WHAT TO WORK ON – For this exercise, repeat the whole listing below exactly. Leave the pictures out.

TASK DATA –
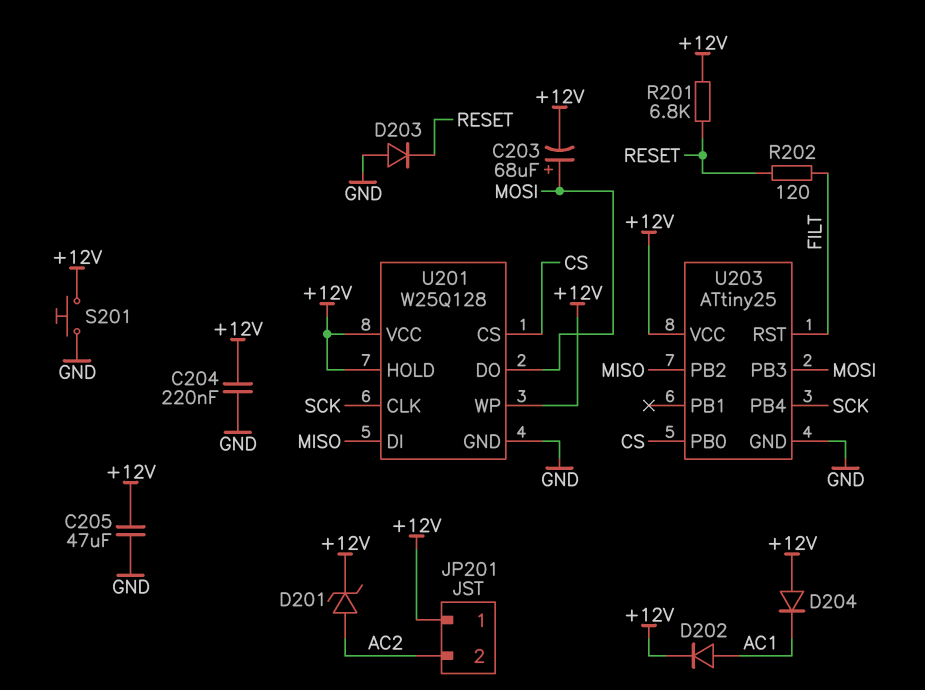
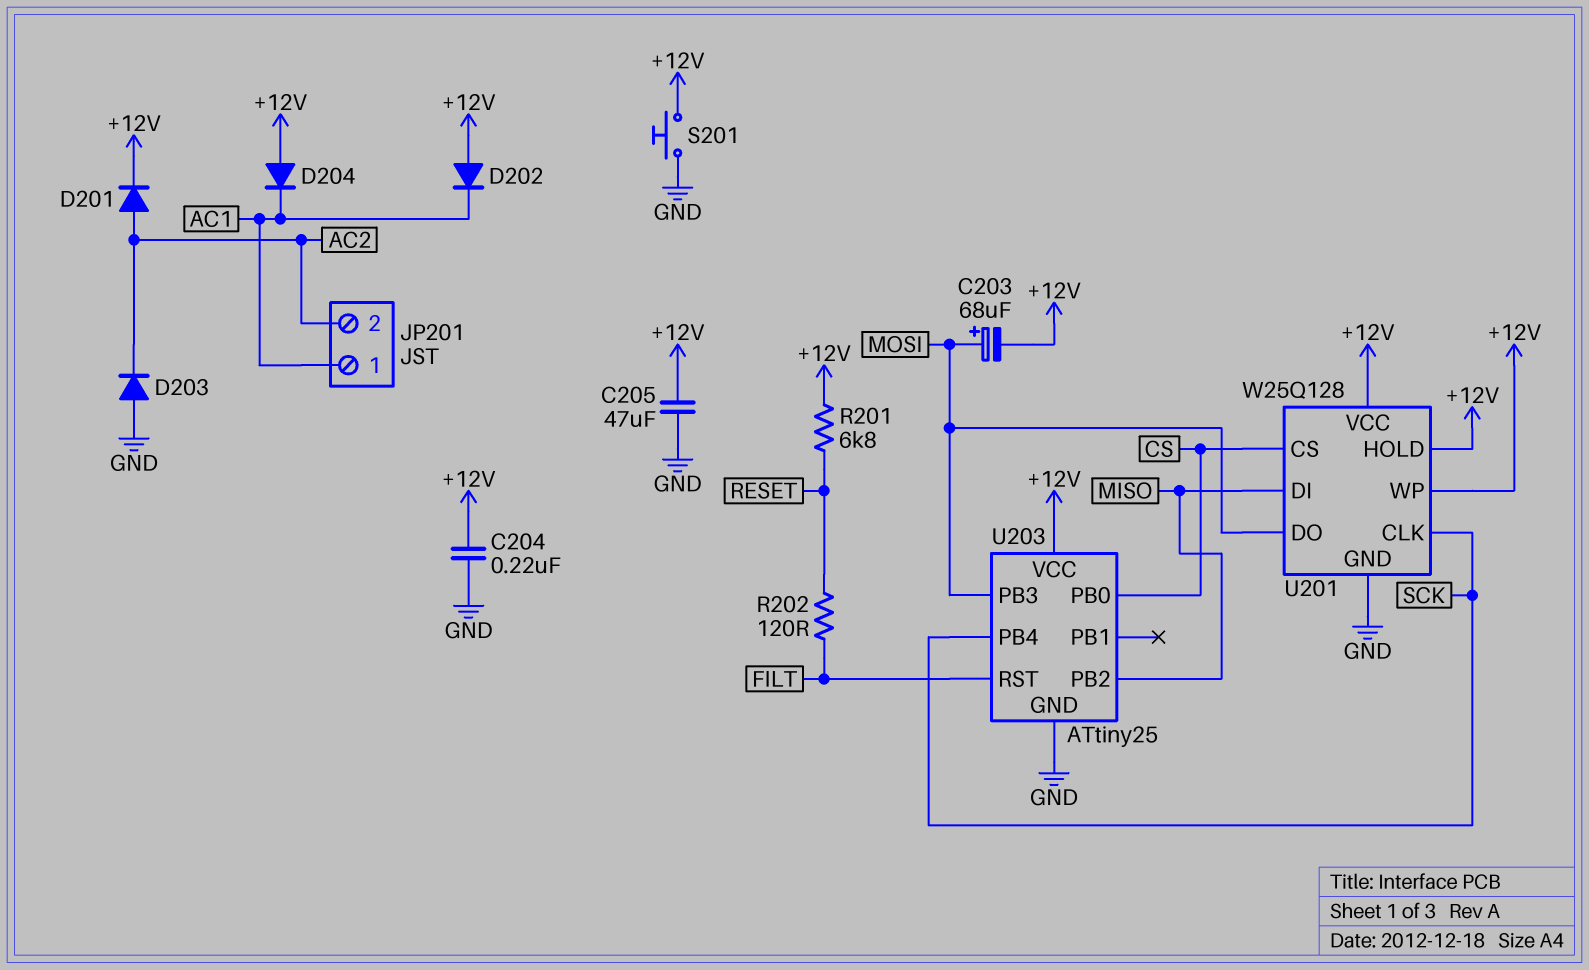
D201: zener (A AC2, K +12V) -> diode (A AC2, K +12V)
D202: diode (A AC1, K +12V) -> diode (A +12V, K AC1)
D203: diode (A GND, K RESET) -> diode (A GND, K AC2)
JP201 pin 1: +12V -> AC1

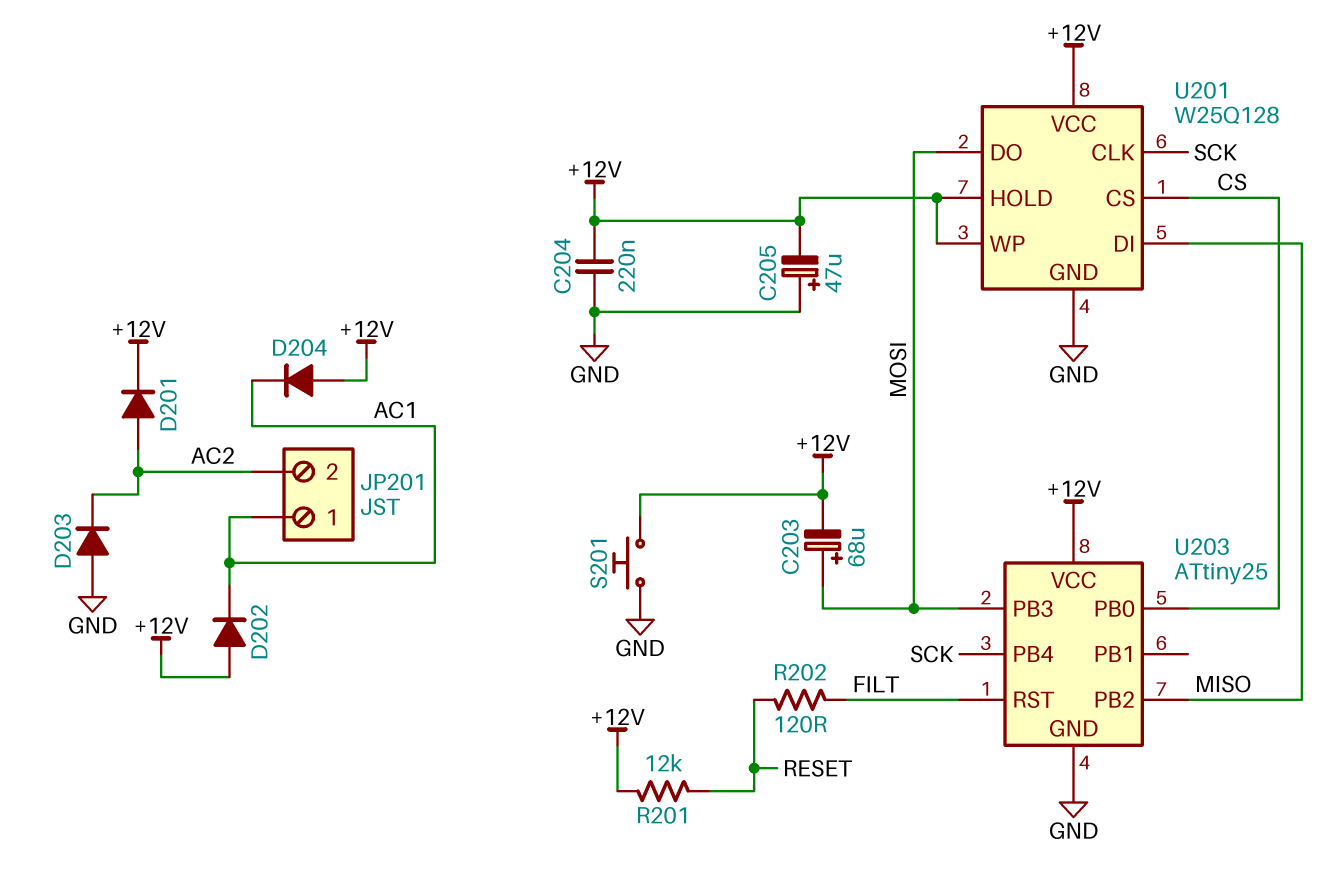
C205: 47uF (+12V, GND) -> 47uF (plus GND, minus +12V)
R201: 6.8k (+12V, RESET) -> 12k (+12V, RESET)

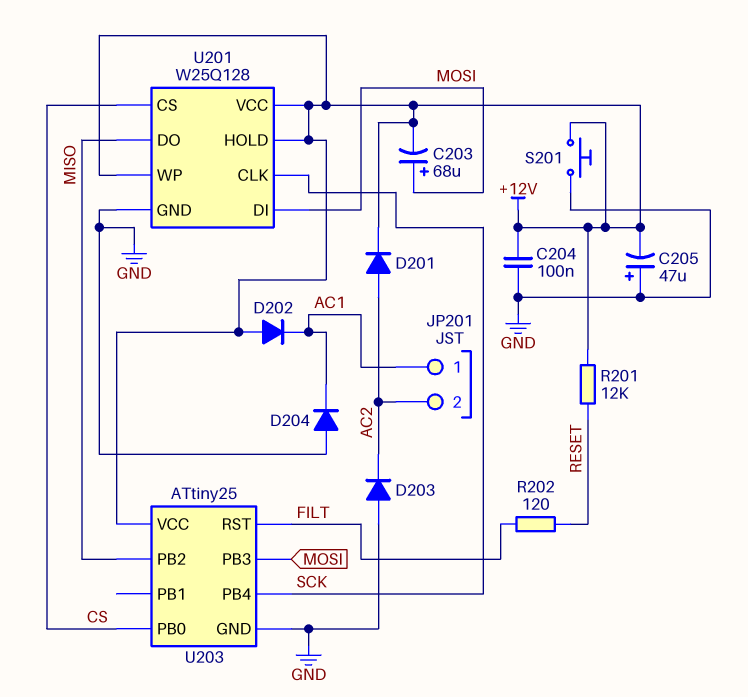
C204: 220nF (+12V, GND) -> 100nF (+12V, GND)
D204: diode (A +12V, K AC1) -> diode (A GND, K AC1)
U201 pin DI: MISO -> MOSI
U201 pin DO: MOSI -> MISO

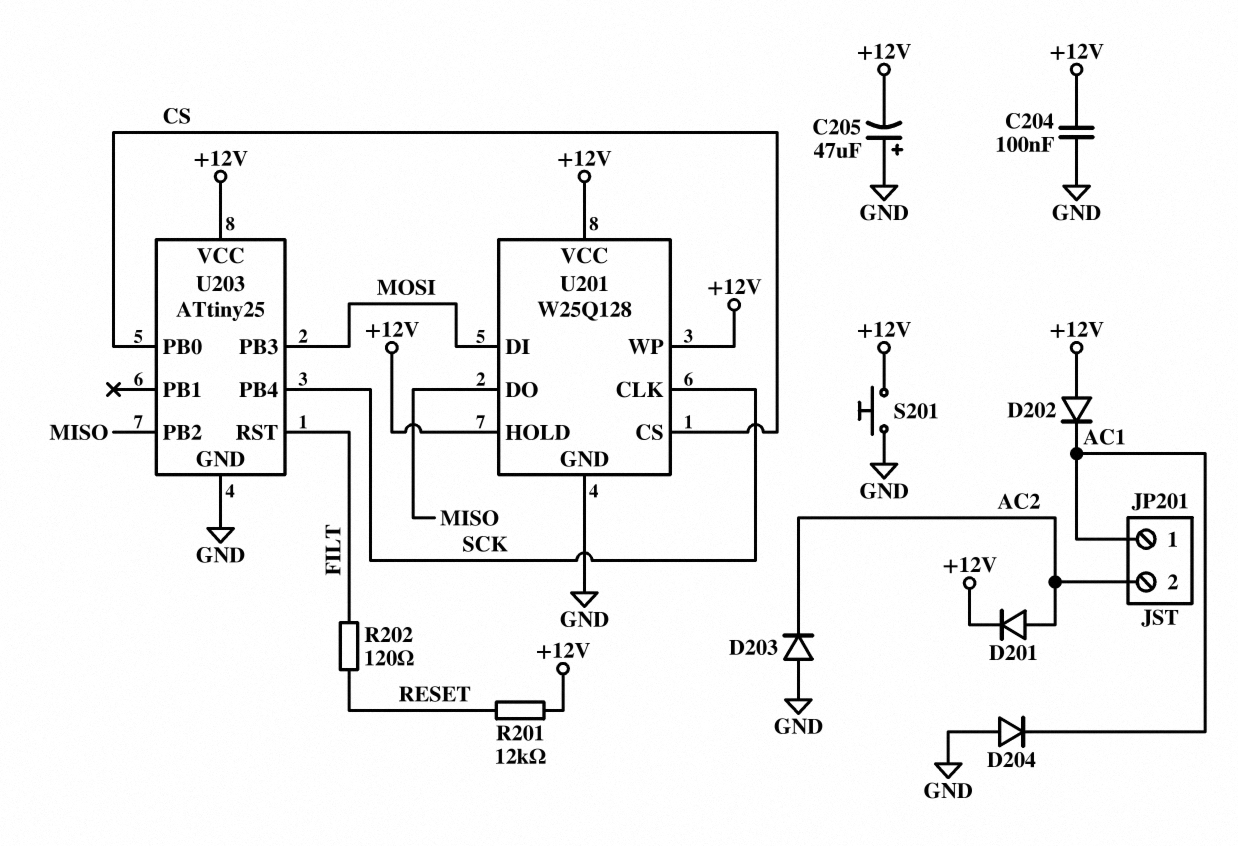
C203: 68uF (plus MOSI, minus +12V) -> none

ANSWER FOR THIS EXERCISE –
D201: zener (A AC2, K +12V) -> diode (A AC2, K +12V)
D202: diode (A AC1, K +12V) -> diode (A +12V, K AC1)
D203: diode (A GND, K RESET) -> diode (A GND, K AC2)
JP201 pin 1: +12V -> AC1

C205: 47uF (+12V, GND) -> 47uF (plus GND, minus +12V)
R201: 6.8k (+12V, RESET) -> 12k (+12V, RESET)

C204: 220nF (+12V, GND) -> 100nF (+12V, GND)
D204: diode (A +12V, K AC1) -> diode (A GND, K AC1)
U201 pin DI: MISO -> MOSI
U201 pin DO: MOSI -> MISO

C203: 68uF (plus MOSI, minus +12V) -> none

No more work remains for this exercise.